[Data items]
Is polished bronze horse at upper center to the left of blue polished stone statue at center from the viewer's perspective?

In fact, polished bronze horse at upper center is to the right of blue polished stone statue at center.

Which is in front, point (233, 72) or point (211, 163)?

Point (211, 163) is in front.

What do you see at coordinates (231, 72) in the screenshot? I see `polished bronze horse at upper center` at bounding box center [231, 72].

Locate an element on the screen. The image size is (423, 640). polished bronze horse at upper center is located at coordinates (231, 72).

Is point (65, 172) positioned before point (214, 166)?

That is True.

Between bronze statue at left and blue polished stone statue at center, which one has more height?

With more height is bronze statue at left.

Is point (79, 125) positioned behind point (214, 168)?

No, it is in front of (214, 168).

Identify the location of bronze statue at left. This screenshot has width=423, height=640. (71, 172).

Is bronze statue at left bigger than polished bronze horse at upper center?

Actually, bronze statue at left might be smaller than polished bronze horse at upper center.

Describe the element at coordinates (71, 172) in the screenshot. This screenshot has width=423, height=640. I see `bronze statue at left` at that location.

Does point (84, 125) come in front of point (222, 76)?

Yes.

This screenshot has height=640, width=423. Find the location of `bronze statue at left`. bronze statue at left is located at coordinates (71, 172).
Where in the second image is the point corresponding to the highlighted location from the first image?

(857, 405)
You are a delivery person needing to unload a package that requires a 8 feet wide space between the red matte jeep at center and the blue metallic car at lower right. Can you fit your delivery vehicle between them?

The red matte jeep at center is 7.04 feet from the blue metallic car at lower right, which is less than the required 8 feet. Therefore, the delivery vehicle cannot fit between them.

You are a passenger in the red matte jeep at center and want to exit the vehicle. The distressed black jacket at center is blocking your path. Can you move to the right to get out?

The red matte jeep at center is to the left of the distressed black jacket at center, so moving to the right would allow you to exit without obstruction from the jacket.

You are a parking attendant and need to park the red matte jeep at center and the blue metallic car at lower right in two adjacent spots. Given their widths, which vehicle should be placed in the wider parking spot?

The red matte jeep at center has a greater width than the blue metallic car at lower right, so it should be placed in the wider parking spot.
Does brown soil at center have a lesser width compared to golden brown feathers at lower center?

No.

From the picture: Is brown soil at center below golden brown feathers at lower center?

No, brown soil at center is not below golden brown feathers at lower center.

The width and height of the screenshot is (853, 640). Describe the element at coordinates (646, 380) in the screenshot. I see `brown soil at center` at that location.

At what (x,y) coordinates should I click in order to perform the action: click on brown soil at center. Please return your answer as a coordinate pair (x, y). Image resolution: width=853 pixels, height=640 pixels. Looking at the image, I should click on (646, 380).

▶ _Task statement_: Copy every one of the records above word for word, keeping each line unchanged and in its original order.

▶ _Response_:
Is polished bronze horse at upper center to the left of blue polished stone statue at center from the viewer's perspective?

In fact, polished bronze horse at upper center is to the right of blue polished stone statue at center.

Which is in front, point (233, 72) or point (211, 163)?

Point (211, 163) is in front.

What do you see at coordinates (231, 72) in the screenshot? I see `polished bronze horse at upper center` at bounding box center [231, 72].

Locate an element on the screen. The image size is (423, 640). polished bronze horse at upper center is located at coordinates (231, 72).

Is point (65, 172) positioned before point (214, 166)?

That is True.

Between bronze statue at left and blue polished stone statue at center, which one has more height?

With more height is bronze statue at left.

Is point (79, 125) positioned behind point (214, 168)?

No, it is in front of (214, 168).

Identify the location of bronze statue at left. This screenshot has width=423, height=640. (71, 172).

Is bronze statue at left bigger than polished bronze horse at upper center?

Actually, bronze statue at left might be smaller than polished bronze horse at upper center.

Describe the element at coordinates (71, 172) in the screenshot. This screenshot has width=423, height=640. I see `bronze statue at left` at that location.

Does point (84, 125) come in front of point (222, 76)?

Yes.

This screenshot has height=640, width=423. Find the location of `bronze statue at left`. bronze statue at left is located at coordinates (71, 172).
Where in the second image is the point corresponding to the highlighted location from the first image?

(857, 405)
You are a delivery person needing to unload a package that requires a 8 feet wide space between the red matte jeep at center and the blue metallic car at lower right. Can you fit your delivery vehicle between them?

The red matte jeep at center is 7.04 feet from the blue metallic car at lower right, which is less than the required 8 feet. Therefore, the delivery vehicle cannot fit between them.

You are a passenger in the red matte jeep at center and want to exit the vehicle. The distressed black jacket at center is blocking your path. Can you move to the right to get out?

The red matte jeep at center is to the left of the distressed black jacket at center, so moving to the right would allow you to exit without obstruction from the jacket.

You are a parking attendant and need to park the red matte jeep at center and the blue metallic car at lower right in two adjacent spots. Given their widths, which vehicle should be placed in the wider parking spot?

The red matte jeep at center has a greater width than the blue metallic car at lower right, so it should be placed in the wider parking spot.
Does brown soil at center have a lesser width compared to golden brown feathers at lower center?

No.

From the picture: Is brown soil at center below golden brown feathers at lower center?

No, brown soil at center is not below golden brown feathers at lower center.

The width and height of the screenshot is (853, 640). Describe the element at coordinates (646, 380) in the screenshot. I see `brown soil at center` at that location.

At what (x,y) coordinates should I click in order to perform the action: click on brown soil at center. Please return your answer as a coordinate pair (x, y). Image resolution: width=853 pixels, height=640 pixels. Looking at the image, I should click on (646, 380).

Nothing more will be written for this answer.